[PROBLEM REQUIREMENTS] Every record should be written out exactly, with the pictures left out.

*** DATA FOR THIS EXERCISE ***

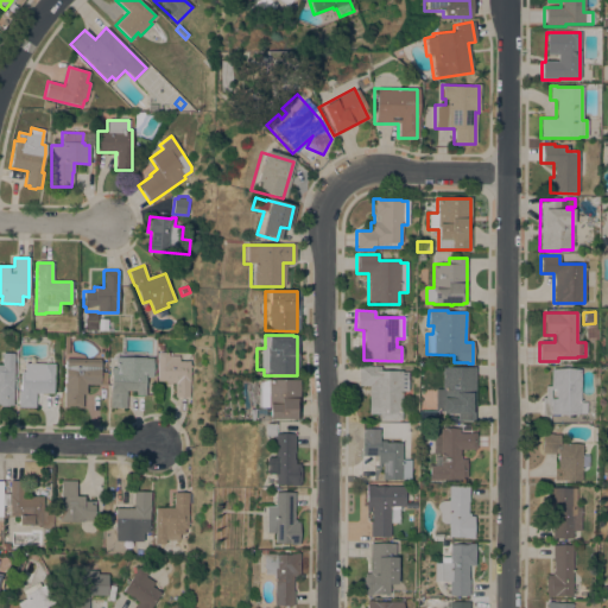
[(190,397),(176,397),(176,384),(168,382),(168,381),(157,381),(158,352),(169,353),(169,356),(179,356),(179,361),(191,361),(190,397)]
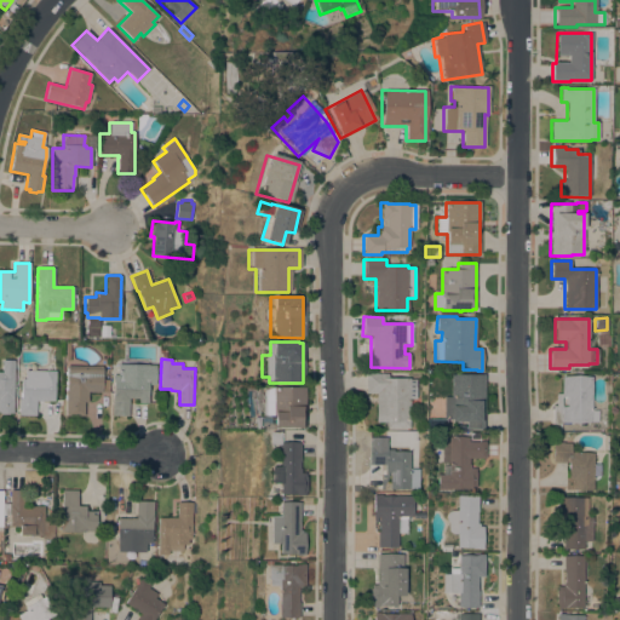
[(13,413),(9,413),(9,414),(1,414),(1,413),(0,413),(0,372),(1,372),(3,360),(13,361),(13,413)]
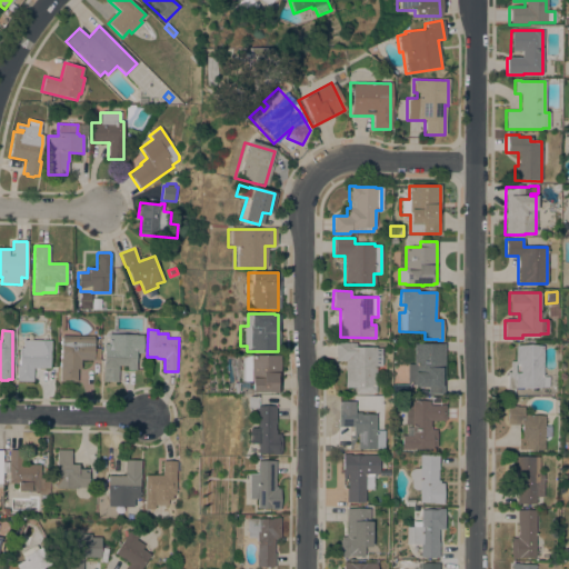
[(103,345),(108,345),(108,335),(136,335),(136,336),(143,336),(143,353),(136,353),(136,370),(127,370),(127,366),(118,366),(118,381),(102,381),(103,345)]
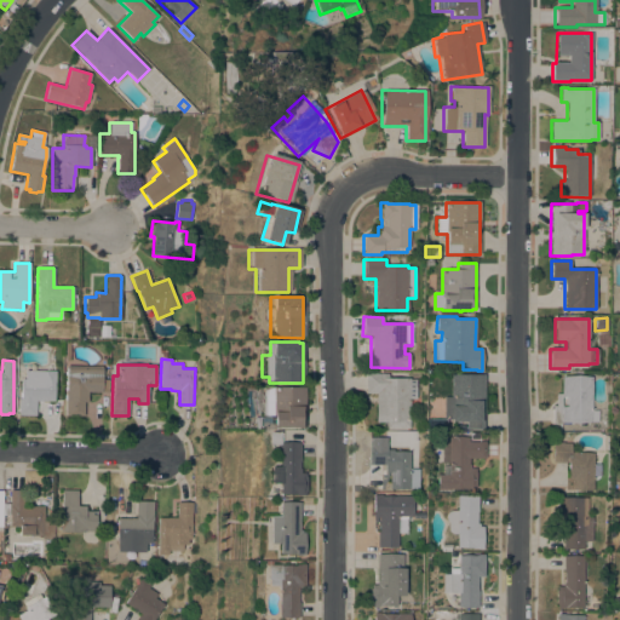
[(108,392),(87,392),(87,402),(84,402),(84,417),(69,417),(69,415),(64,415),(64,400),(64,395),(64,391),(64,388),(65,388),(65,384),(64,384),(64,382),(65,382),(65,375),(64,375),(64,372),(65,372),(65,367),(102,367),(102,379),(109,379),(108,392)]
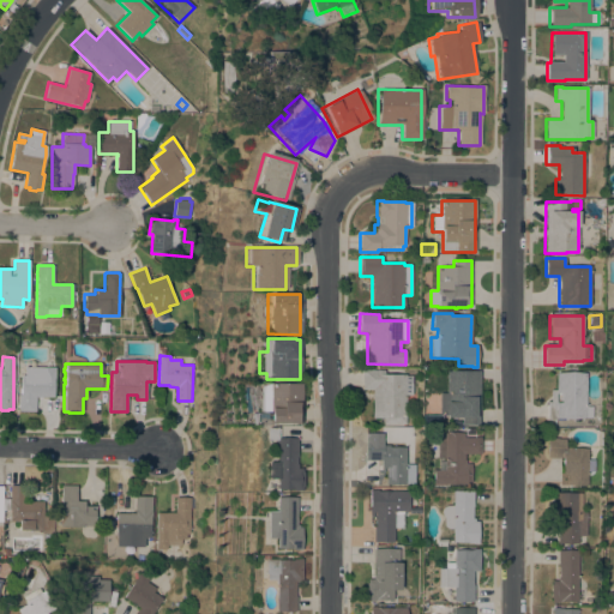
[(35,411),(18,411),(18,395),(20,395),(20,375),(31,375),(32,371),(42,372),(43,367),(54,367),(53,397),(35,397),(35,411)]
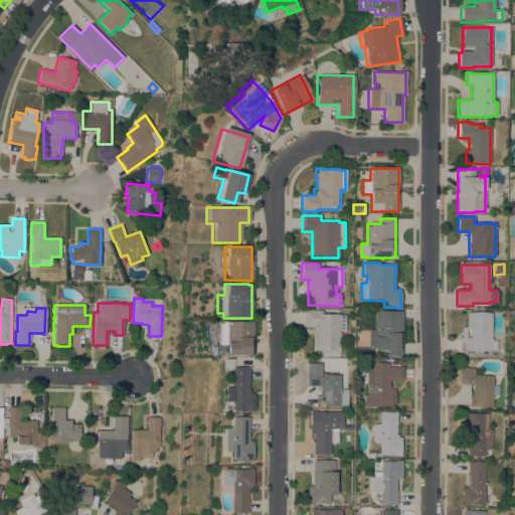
[(312,327),(303,327),(303,310),(307,310),(322,310),(322,314),(340,314),(340,315),(345,315),(345,331),(340,331),(340,356),(321,355),(321,351),(312,351),(312,327)]
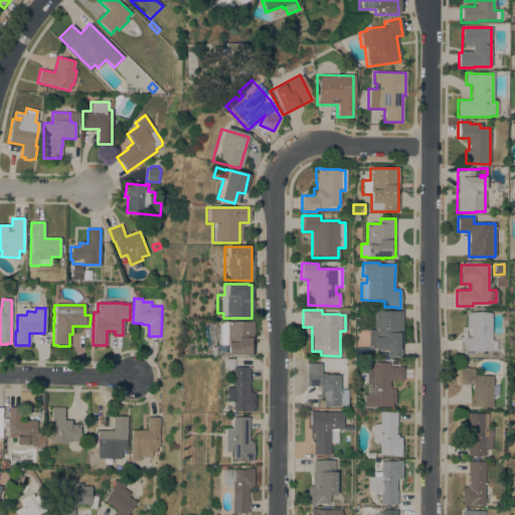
[(401,357),(386,356),(387,350),(374,350),(374,349),(368,349),(368,330),(374,330),(374,311),(402,311),(401,357)]
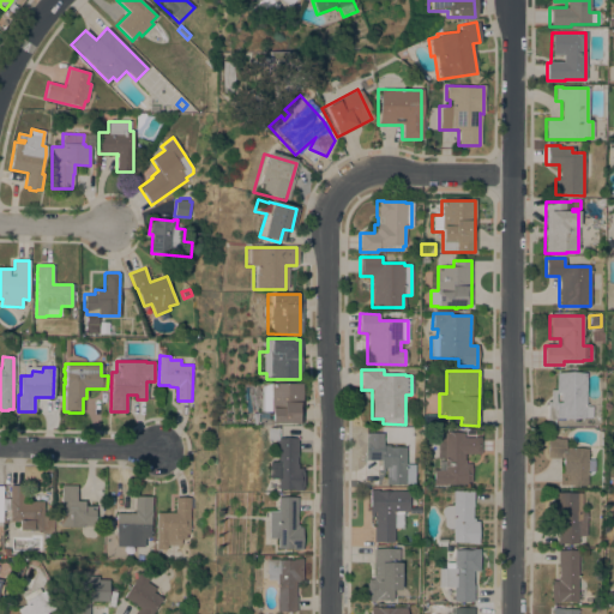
[(547,421),(547,402),(551,402),(551,390),(555,390),(555,373),(585,374),(585,407),(591,407),(591,419),(566,417),(566,421),(547,421)]
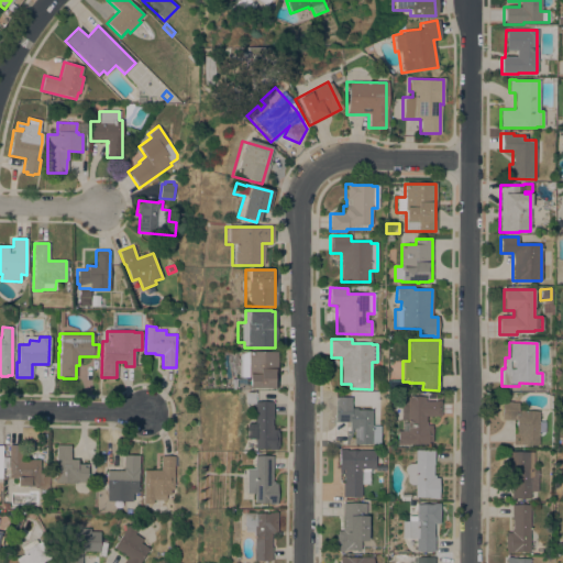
[(276,352),(276,388),(247,388),(247,389),(235,389),(235,388),(229,389),(228,379),(233,378),(233,379),(236,377),(238,366),(238,354),(246,352),(276,352)]
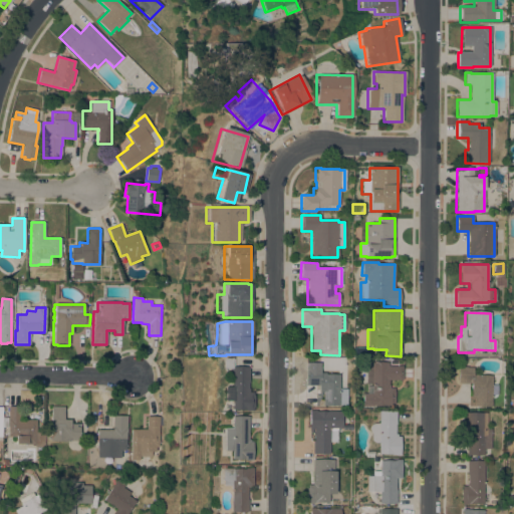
[(248,383),(247,383),(247,389),(248,389),(248,393),(252,393),(252,396),(253,396),(253,411),(244,411),(244,410),(231,410),(231,401),(223,401),(223,387),(231,387),(231,368),(222,368),(222,358),(231,358),(231,366),(248,366),(248,383)]
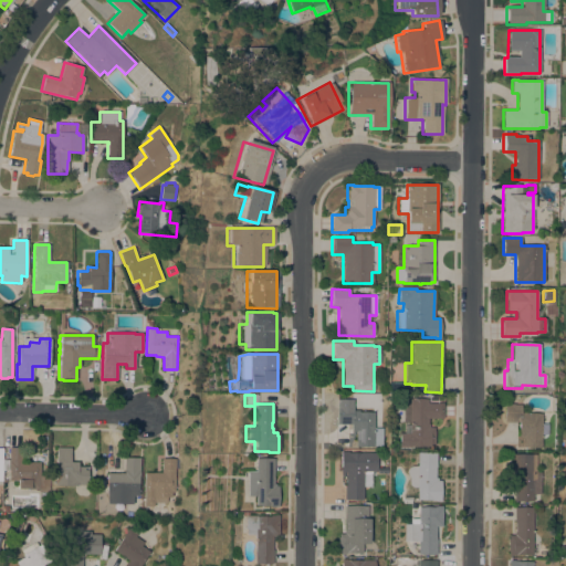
[(442,419),(428,419),(428,423),(429,423),(429,428),(433,428),(433,431),(435,431),(435,444),(429,444),(429,448),(399,448),(399,433),(404,433),(405,426),(409,426),(409,422),(402,422),(402,399),(427,399),(427,404),(429,404),(429,395),(438,395),(438,402),(442,402),(442,419)]
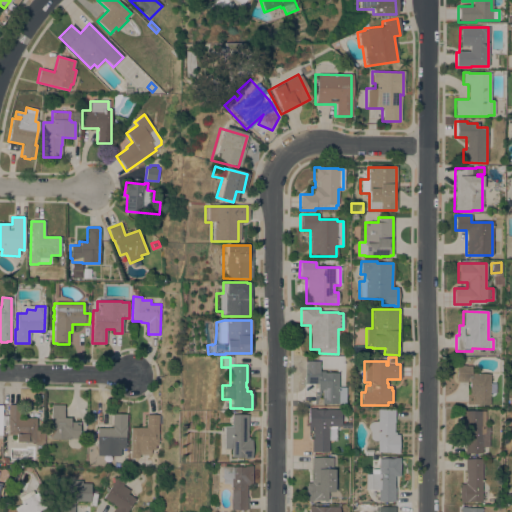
[(489,405),(473,405),(473,396),(468,396),(468,382),(456,381),(456,365),(465,365),(465,366),(471,366),(471,373),(475,373),(475,374),(490,374),(489,405)]
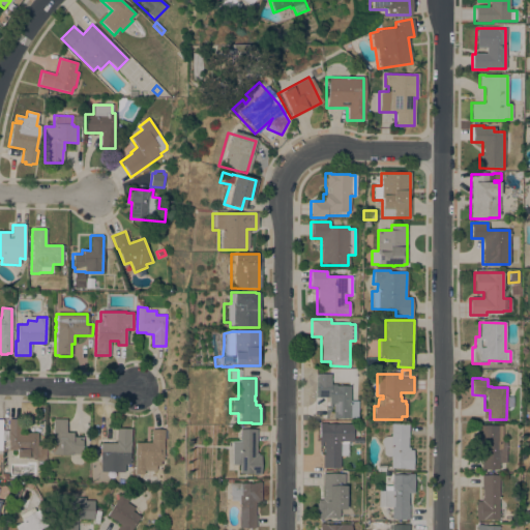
[(350,401),(358,401),(357,418),(332,418),(333,408),(328,408),(328,398),(315,398),(315,380),(320,380),(320,381),(330,381),(330,384),(335,384),(335,386),(350,386),(350,401)]
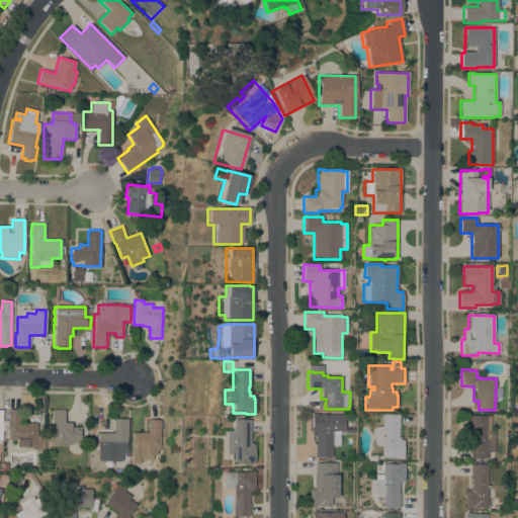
[(19,410),(19,423),(36,423),(36,435),(45,435),(45,450),(34,450),(34,448),(15,447),(15,440),(7,440),(8,410),(19,410)]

*** End of DATA FOR THIS EXERCISE ***

[RESPONSE AREA]
[(190,397),(176,397),(176,384),(168,382),(168,381),(157,381),(158,352),(169,353),(169,356),(179,356),(179,361),(191,361),(190,397)]
[(13,413),(9,413),(9,414),(1,414),(1,413),(0,413),(0,372),(1,372),(3,360),(13,361),(13,413)]
[(103,345),(108,345),(108,335),(136,335),(136,336),(143,336),(143,353),(136,353),(136,370),(127,370),(127,366),(118,366),(118,381),(102,381),(103,345)]
[(108,392),(87,392),(87,402),(84,402),(84,417),(69,417),(69,415),(64,415),(64,400),(64,395),(64,391),(64,388),(65,388),(65,384),(64,384),(64,382),(65,382),(65,375),(64,375),(64,372),(65,372),(65,367),(102,367),(102,379),(109,379),(108,392)]
[(35,411),(18,411),(18,395),(20,395),(20,375),(31,375),(32,371),(42,372),(43,367),(54,367),(53,397),(35,397),(35,411)]
[(312,327),(303,327),(303,310),(307,310),(322,310),(322,314),(340,314),(340,315),(345,315),(345,331),(340,331),(340,356),(321,355),(321,351),(312,351),(312,327)]
[(401,357),(386,356),(387,350),(374,350),(374,349),(368,349),(368,330),(374,330),(374,311),(402,311),(401,357)]
[(547,421),(547,402),(551,402),(551,390),(555,390),(555,373),(585,374),(585,407),(591,407),(591,419),(566,417),(566,421),(547,421)]
[(276,352),(276,388),(247,388),(247,389),(235,389),(235,388),(229,389),(228,379),(233,378),(233,379),(236,377),(238,366),(238,354),(246,352),(276,352)]
[(248,383),(247,383),(247,389),(248,389),(248,393),(252,393),(252,396),(253,396),(253,411),(244,411),(244,410),(231,410),(231,401),(223,401),(223,387),(231,387),(231,368),(222,368),(222,358),(231,358),(231,366),(248,366),(248,383)]
[(442,419),(428,419),(428,423),(429,423),(429,428),(433,428),(433,431),(435,431),(435,444),(429,444),(429,448),(399,448),(399,433),(404,433),(405,426),(409,426),(409,422),(402,422),(402,399),(427,399),(427,404),(429,404),(429,395),(438,395),(438,402),(442,402),(442,419)]
[(489,405),(473,405),(473,396),(468,396),(468,382),(456,381),(456,365),(465,365),(465,366),(471,366),(471,373),(475,373),(475,374),(490,374),(489,405)]
[(350,401),(358,401),(357,418),(332,418),(333,408),(328,408),(328,398),(315,398),(315,380),(320,380),(320,381),(330,381),(330,384),(335,384),(335,386),(350,386),(350,401)]
[(19,410),(19,423),(36,423),(36,435),(45,435),(45,450),(34,450),(34,448),(15,447),(15,440),(7,440),(8,410),(19,410)]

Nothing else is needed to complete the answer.